**TASK STATEMENT:**
Look through the data below and extract, unchanged, the lines from the one that contains "(235, 405) = (309, 522): purple" to the one that contains "(205, 361) = (153, 257): purple", both included.

**RECORDS SUPPLIED:**
-- Opening Marker --
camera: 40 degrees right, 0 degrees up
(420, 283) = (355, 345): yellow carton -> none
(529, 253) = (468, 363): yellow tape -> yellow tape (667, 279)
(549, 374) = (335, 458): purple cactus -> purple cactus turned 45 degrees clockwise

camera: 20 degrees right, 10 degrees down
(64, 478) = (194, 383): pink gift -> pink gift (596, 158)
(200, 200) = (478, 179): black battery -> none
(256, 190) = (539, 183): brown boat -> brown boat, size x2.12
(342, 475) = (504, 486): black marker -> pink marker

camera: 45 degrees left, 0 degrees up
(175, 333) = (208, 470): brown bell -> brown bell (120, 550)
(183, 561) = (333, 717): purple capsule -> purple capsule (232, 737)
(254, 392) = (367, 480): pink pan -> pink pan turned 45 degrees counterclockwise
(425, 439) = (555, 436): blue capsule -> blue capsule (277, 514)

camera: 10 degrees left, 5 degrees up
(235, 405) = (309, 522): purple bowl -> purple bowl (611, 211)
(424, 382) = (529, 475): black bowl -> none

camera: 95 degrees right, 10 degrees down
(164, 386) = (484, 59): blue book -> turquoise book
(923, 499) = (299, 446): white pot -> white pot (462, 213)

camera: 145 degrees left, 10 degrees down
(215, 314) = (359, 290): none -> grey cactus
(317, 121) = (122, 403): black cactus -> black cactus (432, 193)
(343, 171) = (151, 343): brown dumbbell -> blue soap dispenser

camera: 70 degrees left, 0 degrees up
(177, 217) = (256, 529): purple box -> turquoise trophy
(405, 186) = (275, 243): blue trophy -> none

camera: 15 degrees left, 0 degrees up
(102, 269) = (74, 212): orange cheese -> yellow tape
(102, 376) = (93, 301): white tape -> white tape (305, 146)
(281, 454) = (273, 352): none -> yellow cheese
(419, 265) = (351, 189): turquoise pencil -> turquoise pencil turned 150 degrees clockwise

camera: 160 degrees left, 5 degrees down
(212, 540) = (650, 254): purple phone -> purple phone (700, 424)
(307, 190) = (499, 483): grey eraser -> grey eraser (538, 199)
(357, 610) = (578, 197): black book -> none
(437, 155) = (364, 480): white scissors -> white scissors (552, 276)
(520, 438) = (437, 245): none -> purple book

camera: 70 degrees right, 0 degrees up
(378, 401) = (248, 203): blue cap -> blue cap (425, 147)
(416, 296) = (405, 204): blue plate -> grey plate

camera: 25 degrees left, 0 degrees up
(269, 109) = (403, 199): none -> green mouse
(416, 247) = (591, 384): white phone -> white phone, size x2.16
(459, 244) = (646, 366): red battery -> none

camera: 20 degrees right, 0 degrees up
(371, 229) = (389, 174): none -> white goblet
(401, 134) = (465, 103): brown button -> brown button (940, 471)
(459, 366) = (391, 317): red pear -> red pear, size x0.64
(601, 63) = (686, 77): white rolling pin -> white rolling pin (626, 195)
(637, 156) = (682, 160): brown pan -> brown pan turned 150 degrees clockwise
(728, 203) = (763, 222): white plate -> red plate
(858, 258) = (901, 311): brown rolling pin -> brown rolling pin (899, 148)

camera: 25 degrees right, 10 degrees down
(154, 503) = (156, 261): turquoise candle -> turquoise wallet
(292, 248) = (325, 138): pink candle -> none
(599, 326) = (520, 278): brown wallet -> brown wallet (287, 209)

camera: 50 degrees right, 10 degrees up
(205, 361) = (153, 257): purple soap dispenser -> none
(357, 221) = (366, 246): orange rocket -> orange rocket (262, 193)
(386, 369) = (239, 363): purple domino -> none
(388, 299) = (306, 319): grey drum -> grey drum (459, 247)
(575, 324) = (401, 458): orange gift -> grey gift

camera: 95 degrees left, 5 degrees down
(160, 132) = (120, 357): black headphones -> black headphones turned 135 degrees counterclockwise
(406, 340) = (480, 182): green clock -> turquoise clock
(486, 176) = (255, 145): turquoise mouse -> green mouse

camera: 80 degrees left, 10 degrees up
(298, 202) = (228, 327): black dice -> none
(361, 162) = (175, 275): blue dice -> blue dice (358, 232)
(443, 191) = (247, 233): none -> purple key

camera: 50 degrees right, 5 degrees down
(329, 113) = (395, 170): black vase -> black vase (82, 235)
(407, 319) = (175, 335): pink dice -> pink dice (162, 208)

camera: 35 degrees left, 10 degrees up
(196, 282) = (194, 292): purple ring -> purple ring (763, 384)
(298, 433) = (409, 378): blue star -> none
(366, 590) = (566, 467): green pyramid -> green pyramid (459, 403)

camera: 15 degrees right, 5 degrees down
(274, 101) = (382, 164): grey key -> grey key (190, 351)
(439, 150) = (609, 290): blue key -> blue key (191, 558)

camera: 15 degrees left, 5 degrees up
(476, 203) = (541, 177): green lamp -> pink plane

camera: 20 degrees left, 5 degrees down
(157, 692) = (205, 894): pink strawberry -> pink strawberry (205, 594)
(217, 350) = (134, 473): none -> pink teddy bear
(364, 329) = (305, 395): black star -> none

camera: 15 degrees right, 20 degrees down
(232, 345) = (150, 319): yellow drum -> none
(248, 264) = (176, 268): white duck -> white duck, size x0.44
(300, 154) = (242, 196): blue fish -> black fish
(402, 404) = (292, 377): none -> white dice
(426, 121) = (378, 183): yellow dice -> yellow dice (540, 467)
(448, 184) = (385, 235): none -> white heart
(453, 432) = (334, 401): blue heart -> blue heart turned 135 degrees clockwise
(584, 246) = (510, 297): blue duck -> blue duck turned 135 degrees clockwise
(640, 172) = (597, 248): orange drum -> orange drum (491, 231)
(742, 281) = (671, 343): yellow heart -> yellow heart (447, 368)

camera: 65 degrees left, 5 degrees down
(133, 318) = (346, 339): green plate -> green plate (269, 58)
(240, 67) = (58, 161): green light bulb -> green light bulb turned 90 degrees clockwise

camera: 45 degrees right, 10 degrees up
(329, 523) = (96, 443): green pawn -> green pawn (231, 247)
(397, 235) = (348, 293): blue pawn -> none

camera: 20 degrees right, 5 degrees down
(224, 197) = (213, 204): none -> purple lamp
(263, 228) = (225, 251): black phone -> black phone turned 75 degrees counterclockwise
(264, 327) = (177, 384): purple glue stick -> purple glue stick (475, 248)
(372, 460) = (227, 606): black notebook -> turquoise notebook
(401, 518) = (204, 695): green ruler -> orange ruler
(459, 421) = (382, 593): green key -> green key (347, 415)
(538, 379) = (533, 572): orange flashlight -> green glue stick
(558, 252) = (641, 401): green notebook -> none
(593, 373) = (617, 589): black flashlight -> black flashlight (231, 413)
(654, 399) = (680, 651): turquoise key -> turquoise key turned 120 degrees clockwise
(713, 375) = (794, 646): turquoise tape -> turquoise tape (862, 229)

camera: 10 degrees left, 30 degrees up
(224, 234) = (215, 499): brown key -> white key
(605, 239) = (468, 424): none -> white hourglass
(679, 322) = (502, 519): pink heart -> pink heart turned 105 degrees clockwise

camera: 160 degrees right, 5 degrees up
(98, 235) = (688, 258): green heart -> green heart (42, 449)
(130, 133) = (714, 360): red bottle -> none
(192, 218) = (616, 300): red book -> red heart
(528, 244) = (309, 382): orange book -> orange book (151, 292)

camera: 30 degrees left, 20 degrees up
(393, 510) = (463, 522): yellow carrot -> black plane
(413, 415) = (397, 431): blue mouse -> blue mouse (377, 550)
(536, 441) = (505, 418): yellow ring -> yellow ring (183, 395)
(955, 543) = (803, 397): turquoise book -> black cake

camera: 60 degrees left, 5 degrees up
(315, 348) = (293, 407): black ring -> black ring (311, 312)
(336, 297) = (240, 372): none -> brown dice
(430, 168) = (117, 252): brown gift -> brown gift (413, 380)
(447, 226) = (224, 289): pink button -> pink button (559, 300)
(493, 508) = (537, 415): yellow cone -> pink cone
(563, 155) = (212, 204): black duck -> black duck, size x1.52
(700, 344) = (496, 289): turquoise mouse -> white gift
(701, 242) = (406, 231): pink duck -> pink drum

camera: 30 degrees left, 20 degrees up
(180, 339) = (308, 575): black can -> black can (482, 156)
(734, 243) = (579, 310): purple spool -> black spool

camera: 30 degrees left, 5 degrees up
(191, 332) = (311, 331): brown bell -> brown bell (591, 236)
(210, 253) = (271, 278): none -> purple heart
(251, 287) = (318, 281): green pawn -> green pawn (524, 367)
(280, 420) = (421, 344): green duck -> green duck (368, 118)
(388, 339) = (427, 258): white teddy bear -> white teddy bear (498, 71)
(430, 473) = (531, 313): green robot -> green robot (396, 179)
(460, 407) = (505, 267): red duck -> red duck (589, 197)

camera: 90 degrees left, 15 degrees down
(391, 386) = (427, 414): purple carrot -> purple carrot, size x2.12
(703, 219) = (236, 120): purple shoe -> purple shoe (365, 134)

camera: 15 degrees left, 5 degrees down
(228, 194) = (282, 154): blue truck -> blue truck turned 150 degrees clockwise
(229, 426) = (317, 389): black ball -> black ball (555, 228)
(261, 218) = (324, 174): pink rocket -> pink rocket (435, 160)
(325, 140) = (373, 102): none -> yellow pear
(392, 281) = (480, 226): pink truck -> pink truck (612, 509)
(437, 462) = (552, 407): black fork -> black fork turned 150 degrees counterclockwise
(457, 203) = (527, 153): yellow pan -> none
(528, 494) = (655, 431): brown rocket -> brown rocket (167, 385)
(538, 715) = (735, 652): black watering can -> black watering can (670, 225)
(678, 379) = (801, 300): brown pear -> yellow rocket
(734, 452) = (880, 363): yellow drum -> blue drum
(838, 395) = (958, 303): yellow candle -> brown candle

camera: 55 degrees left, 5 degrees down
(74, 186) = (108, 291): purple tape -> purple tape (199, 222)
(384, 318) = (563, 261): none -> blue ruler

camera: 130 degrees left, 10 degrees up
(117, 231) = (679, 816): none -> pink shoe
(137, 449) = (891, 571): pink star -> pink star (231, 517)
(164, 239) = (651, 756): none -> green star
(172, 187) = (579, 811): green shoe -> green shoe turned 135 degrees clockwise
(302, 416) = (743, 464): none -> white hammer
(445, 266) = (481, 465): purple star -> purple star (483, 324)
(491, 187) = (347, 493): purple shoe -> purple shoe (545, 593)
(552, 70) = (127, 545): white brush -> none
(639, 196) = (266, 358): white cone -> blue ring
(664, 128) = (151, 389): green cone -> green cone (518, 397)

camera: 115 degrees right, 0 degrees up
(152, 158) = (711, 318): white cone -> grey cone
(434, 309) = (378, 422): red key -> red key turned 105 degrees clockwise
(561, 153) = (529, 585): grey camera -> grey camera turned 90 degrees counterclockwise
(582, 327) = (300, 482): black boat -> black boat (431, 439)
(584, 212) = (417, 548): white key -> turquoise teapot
-- Closing Marker --
**COMPLETED EXERCISE:**
(235, 405) = (309, 522): purple bowl -> purple bowl (611, 211)
(424, 382) = (529, 475): black bowl -> none

camera: 95 degrees right, 10 degrees down
(164, 386) = (484, 59): blue book -> turquoise book
(923, 499) = (299, 446): white pot -> white pot (462, 213)

camera: 145 degrees left, 10 degrees down
(215, 314) = (359, 290): none -> grey cactus
(317, 121) = (122, 403): black cactus -> black cactus (432, 193)
(343, 171) = (151, 343): brown dumbbell -> blue soap dispenser

camera: 70 degrees left, 0 degrees up
(177, 217) = (256, 529): purple box -> turquoise trophy
(405, 186) = (275, 243): blue trophy -> none

camera: 15 degrees left, 0 degrees up
(102, 269) = (74, 212): orange cheese -> yellow tape
(102, 376) = (93, 301): white tape -> white tape (305, 146)
(281, 454) = (273, 352): none -> yellow cheese
(419, 265) = (351, 189): turquoise pencil -> turquoise pencil turned 150 degrees clockwise

camera: 160 degrees left, 5 degrees down
(212, 540) = (650, 254): purple phone -> purple phone (700, 424)
(307, 190) = (499, 483): grey eraser -> grey eraser (538, 199)
(357, 610) = (578, 197): black book -> none
(437, 155) = (364, 480): white scissors -> white scissors (552, 276)
(520, 438) = (437, 245): none -> purple book

camera: 70 degrees right, 0 degrees up
(378, 401) = (248, 203): blue cap -> blue cap (425, 147)
(416, 296) = (405, 204): blue plate -> grey plate

camera: 25 degrees left, 0 degrees up
(269, 109) = (403, 199): none -> green mouse
(416, 247) = (591, 384): white phone -> white phone, size x2.16
(459, 244) = (646, 366): red battery -> none

camera: 20 degrees right, 0 degrees up
(371, 229) = (389, 174): none -> white goblet
(401, 134) = (465, 103): brown button -> brown button (940, 471)
(459, 366) = (391, 317): red pear -> red pear, size x0.64
(601, 63) = (686, 77): white rolling pin -> white rolling pin (626, 195)
(637, 156) = (682, 160): brown pan -> brown pan turned 150 degrees clockwise
(728, 203) = (763, 222): white plate -> red plate
(858, 258) = (901, 311): brown rolling pin -> brown rolling pin (899, 148)

camera: 25 degrees right, 10 degrees down
(154, 503) = (156, 261): turquoise candle -> turquoise wallet
(292, 248) = (325, 138): pink candle -> none
(599, 326) = (520, 278): brown wallet -> brown wallet (287, 209)

camera: 50 degrees right, 10 degrees up
(205, 361) = (153, 257): purple soap dispenser -> none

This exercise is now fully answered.